- What is expected
Copy the lines of the records below verbatim, covering every one of the records, and omit the pictures from your answer.

- Supplied data
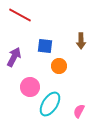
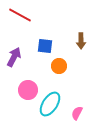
pink circle: moved 2 px left, 3 px down
pink semicircle: moved 2 px left, 2 px down
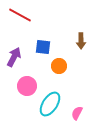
blue square: moved 2 px left, 1 px down
pink circle: moved 1 px left, 4 px up
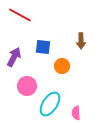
orange circle: moved 3 px right
pink semicircle: moved 1 px left; rotated 32 degrees counterclockwise
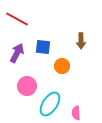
red line: moved 3 px left, 4 px down
purple arrow: moved 3 px right, 4 px up
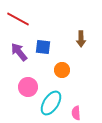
red line: moved 1 px right
brown arrow: moved 2 px up
purple arrow: moved 2 px right, 1 px up; rotated 66 degrees counterclockwise
orange circle: moved 4 px down
pink circle: moved 1 px right, 1 px down
cyan ellipse: moved 1 px right, 1 px up
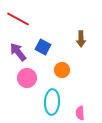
blue square: rotated 21 degrees clockwise
purple arrow: moved 1 px left
pink circle: moved 1 px left, 9 px up
cyan ellipse: moved 1 px right, 1 px up; rotated 30 degrees counterclockwise
pink semicircle: moved 4 px right
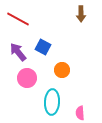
brown arrow: moved 25 px up
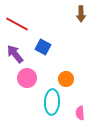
red line: moved 1 px left, 5 px down
purple arrow: moved 3 px left, 2 px down
orange circle: moved 4 px right, 9 px down
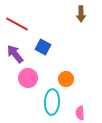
pink circle: moved 1 px right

- Complete answer
pink circle: moved 2 px left, 3 px down
pink semicircle: moved 2 px left, 2 px down
blue square: moved 2 px left, 1 px down
pink circle: moved 1 px left, 4 px up
orange circle: moved 3 px right
pink semicircle: moved 1 px left; rotated 32 degrees counterclockwise
red line: moved 3 px left, 4 px down
purple arrow: moved 3 px right, 4 px up
red line: moved 1 px right
brown arrow: moved 2 px up
purple arrow: moved 2 px right, 1 px up; rotated 66 degrees counterclockwise
orange circle: moved 4 px down
pink circle: moved 1 px right, 1 px down
cyan ellipse: moved 1 px right, 1 px up
blue square: rotated 21 degrees clockwise
purple arrow: moved 1 px left
pink circle: moved 1 px left, 9 px up
cyan ellipse: moved 1 px right, 1 px up; rotated 30 degrees counterclockwise
pink semicircle: moved 4 px right
brown arrow: moved 25 px up
red line: moved 1 px left, 5 px down
purple arrow: moved 3 px left, 2 px down
orange circle: moved 4 px right, 9 px down
pink circle: moved 1 px right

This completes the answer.